[Records excerpted from a collection]
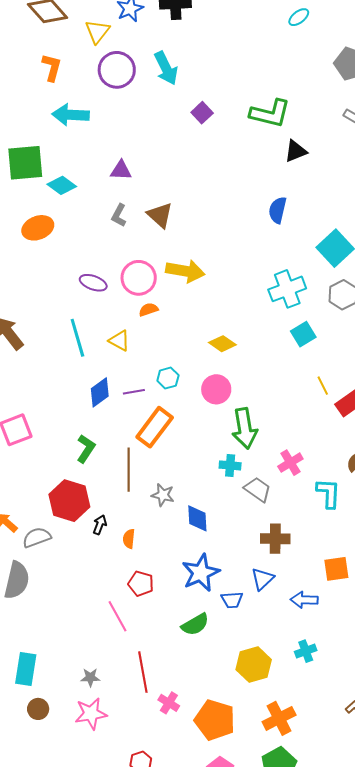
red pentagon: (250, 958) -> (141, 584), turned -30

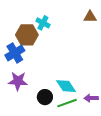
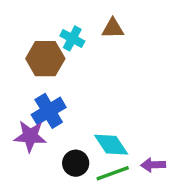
brown triangle: (90, 17) -> (113, 28), moved
blue cross: (15, 53) -> (49, 111), moved

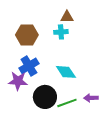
cyan cross: (72, 38) -> (61, 32), moved, turned -32
cyan diamond: (111, 145) -> (66, 72), moved
black circle: (76, 163) -> (45, 97), size x1.5

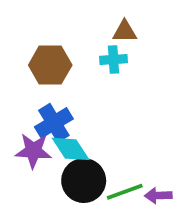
cyan diamond: (66, 72) -> (71, 149), moved
purple arrow: (91, 98) -> (158, 195), moved

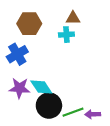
brown hexagon: (50, 65) -> (29, 24), moved
blue cross: (54, 123) -> (17, 54), moved

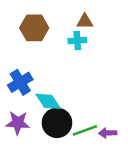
blue cross: (17, 54) -> (20, 82), moved
purple star: (19, 88) -> (18, 123), moved

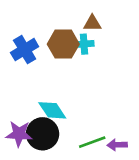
brown hexagon: (34, 28) -> (63, 44), moved
blue cross: (20, 82) -> (25, 50), moved
black circle: (57, 123) -> (43, 134), moved

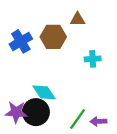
cyan cross: (84, 44) -> (93, 59), moved
green line: (92, 142) -> (78, 119), turned -35

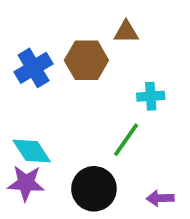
cyan diamond: (44, 92) -> (32, 151), moved
black circle: (36, 112) -> (94, 189), moved
green line: (78, 119) -> (126, 140), moved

Directions: Count, in the records above, the lines that contain "purple", and write only the resulting number.

Solution: 2